Written task —
In the listing below, reproduce verbatim every line from the one containing "Label (428, 20)" through the one containing "Extract the (x, y)", including both.

START Supplied records

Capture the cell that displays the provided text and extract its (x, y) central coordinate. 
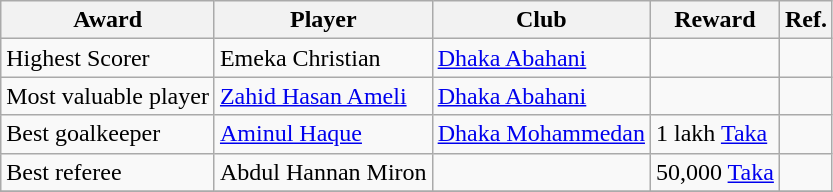
Dhaka Mohammedan (541, 134)
Ref. (806, 20)
50,000 Taka (714, 172)
Best referee (108, 172)
Award (108, 20)
Most valuable player (108, 96)
Emeka Christian (323, 58)
Reward (714, 20)
Zahid Hasan Ameli (323, 96)
Highest Scorer (108, 58)
Player (323, 20)
Abdul Hannan Miron (323, 172)
Club (541, 20)
Aminul Haque (323, 134)
1 lakh Taka (714, 134)
Best goalkeeper (108, 134)
Determine the [x, y] coordinate at the center of the cell enclosing the given text.  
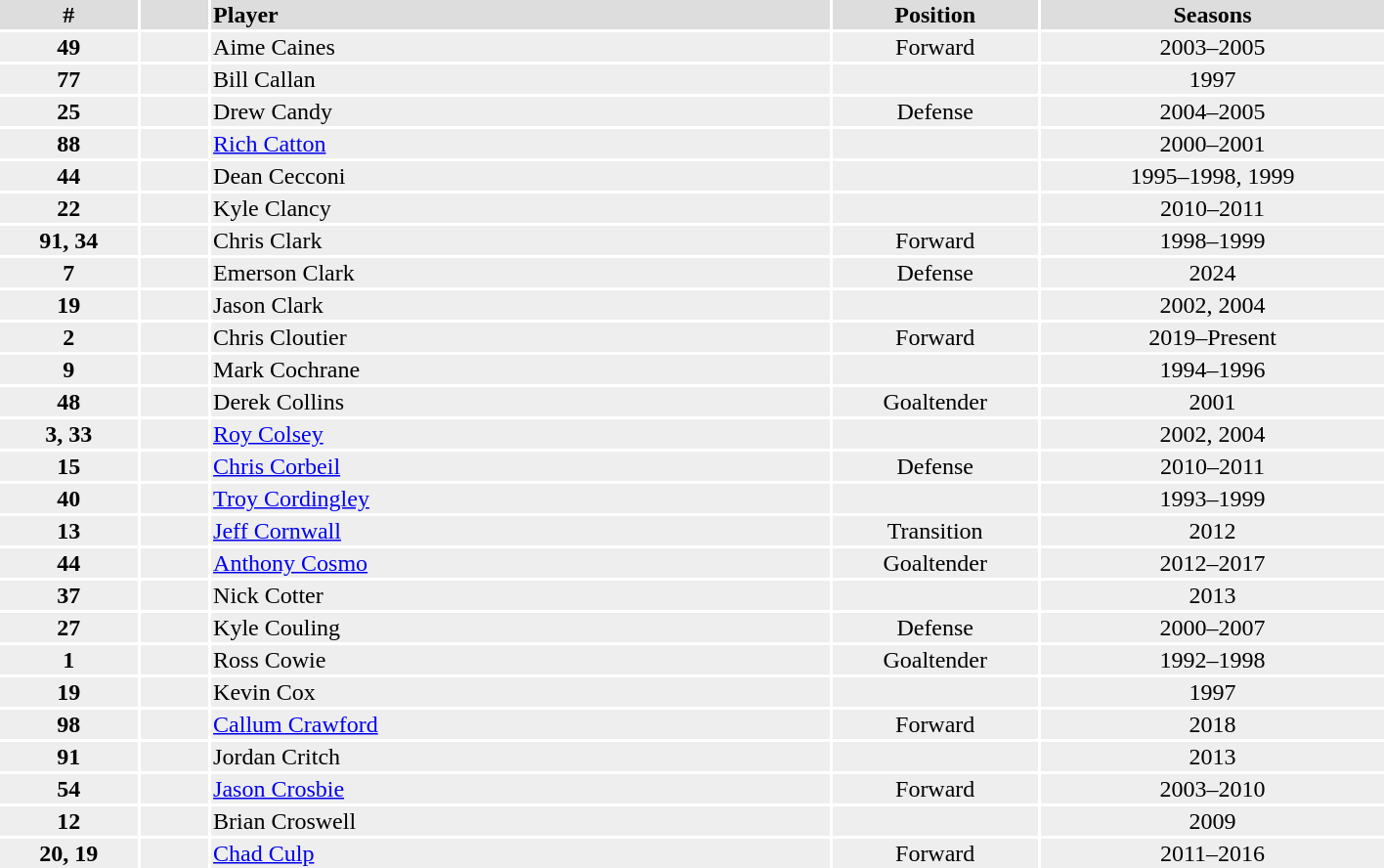
Drew Candy [521, 111]
Nick Cotter [521, 595]
25 [68, 111]
Anthony Cosmo [521, 563]
48 [68, 402]
1992–1998 [1212, 660]
49 [68, 47]
13 [68, 531]
Jeff Cornwall [521, 531]
15 [68, 466]
Chris Cloutier [521, 337]
Brian Croswell [521, 821]
1993–1999 [1212, 498]
Ross Cowie [521, 660]
2 [68, 337]
Chris Corbeil [521, 466]
77 [68, 79]
2000–2001 [1212, 144]
3, 33 [68, 434]
2012–2017 [1212, 563]
Mark Cochrane [521, 369]
1 [68, 660]
91, 34 [68, 240]
Roy Colsey [521, 434]
54 [68, 789]
2019–Present [1212, 337]
Derek Collins [521, 402]
Aime Caines [521, 47]
Position [934, 15]
Rich Catton [521, 144]
Kyle Couling [521, 627]
2003–2010 [1212, 789]
Troy Cordingley [521, 498]
Kevin Cox [521, 692]
Callum Crawford [521, 724]
Emerson Clark [521, 273]
37 [68, 595]
Bill Callan [521, 79]
Jordan Critch [521, 757]
Jason Clark [521, 305]
2001 [1212, 402]
9 [68, 369]
2012 [1212, 531]
2004–2005 [1212, 111]
91 [68, 757]
40 [68, 498]
Kyle Clancy [521, 208]
7 [68, 273]
2003–2005 [1212, 47]
20, 19 [68, 853]
88 [68, 144]
27 [68, 627]
2009 [1212, 821]
2011–2016 [1212, 853]
22 [68, 208]
Jason Crosbie [521, 789]
2018 [1212, 724]
1995–1998, 1999 [1212, 176]
Seasons [1212, 15]
98 [68, 724]
Transition [934, 531]
# [68, 15]
1998–1999 [1212, 240]
Chris Clark [521, 240]
2000–2007 [1212, 627]
Player [521, 15]
2024 [1212, 273]
1994–1996 [1212, 369]
Chad Culp [521, 853]
Dean Cecconi [521, 176]
12 [68, 821]
Return the (x, y) coordinate for the center point of the cell that contains the specified text.  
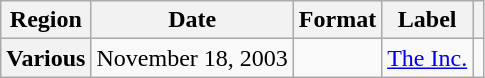
Label (428, 20)
Region (46, 20)
Date (192, 20)
Various (46, 58)
Format (337, 20)
November 18, 2003 (192, 58)
The Inc. (428, 58)
Extract the (x, y) coordinate from the center of the cell holding the provided text.  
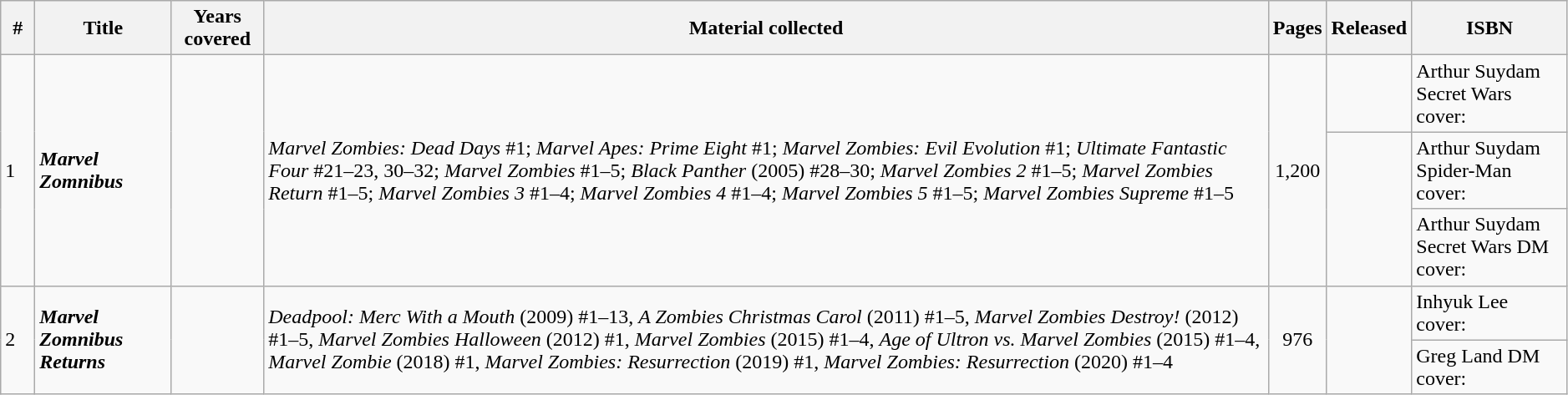
1 (18, 170)
1,200 (1297, 170)
Arthur Suydam Spider-Man cover: (1490, 170)
Arthur Suydam Secret Wars cover: (1490, 94)
Released (1369, 28)
Inhyuk Lee cover: (1490, 312)
Marvel Zomnibus (104, 170)
Years covered (217, 28)
2 (18, 340)
Arthur Suydam Secret Wars DM cover: (1490, 247)
Greg Land DM cover: (1490, 368)
Title (104, 28)
Marvel Zomnibus Returns (104, 340)
ISBN (1490, 28)
Material collected (767, 28)
976 (1297, 340)
# (18, 28)
Pages (1297, 28)
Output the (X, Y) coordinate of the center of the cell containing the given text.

END Supplied records

Correct output —
Label (428, 20)
Region (46, 20)
Date (192, 20)
Various (46, 58)
Format (337, 20)
November 18, 2003 (192, 58)
The Inc. (428, 58)
Extract the (x, y) coordinate from the center of the cell holding the provided text.  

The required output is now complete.